_Instructions to follow_
Beginning with the line that includes "(148, 225) = (64, 312): none -> orange dice" and ending with the last line of the listing below, write out each line exactly, with no other output.

_Data_
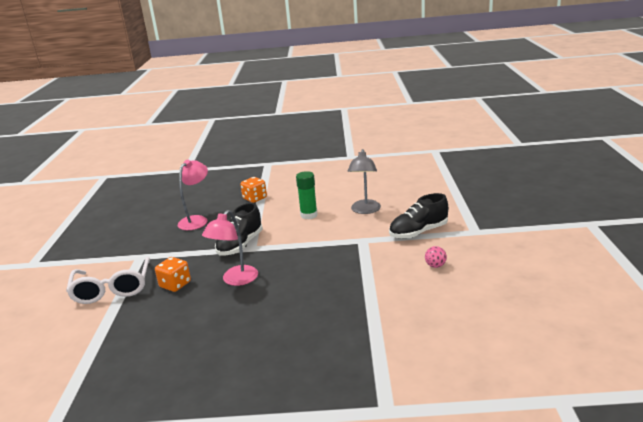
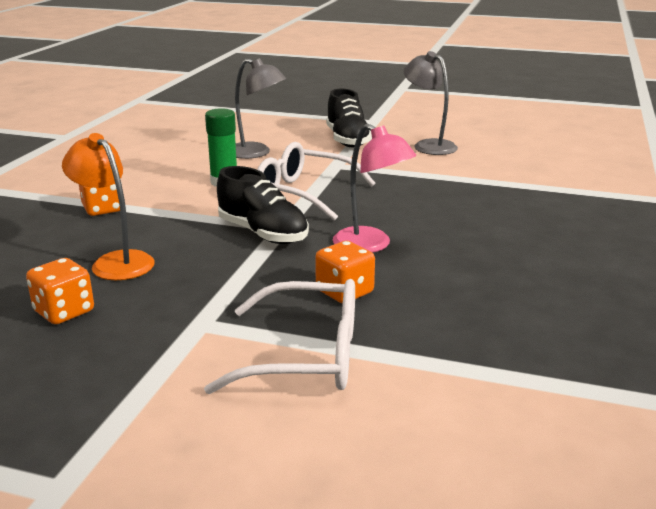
camera: 75 degrees left, 0 degrees up
(148, 225) = (64, 312): none -> orange dice
(197, 220) = (116, 261): pink lamp -> orange lamp
(304, 242) = (305, 194): none -> white glasses
(435, 266) = (428, 145): pink ball -> grey lamp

_Answer space_
(148, 225) = (64, 312): none -> orange dice
(197, 220) = (116, 261): pink lamp -> orange lamp
(304, 242) = (305, 194): none -> white glasses
(435, 266) = (428, 145): pink ball -> grey lamp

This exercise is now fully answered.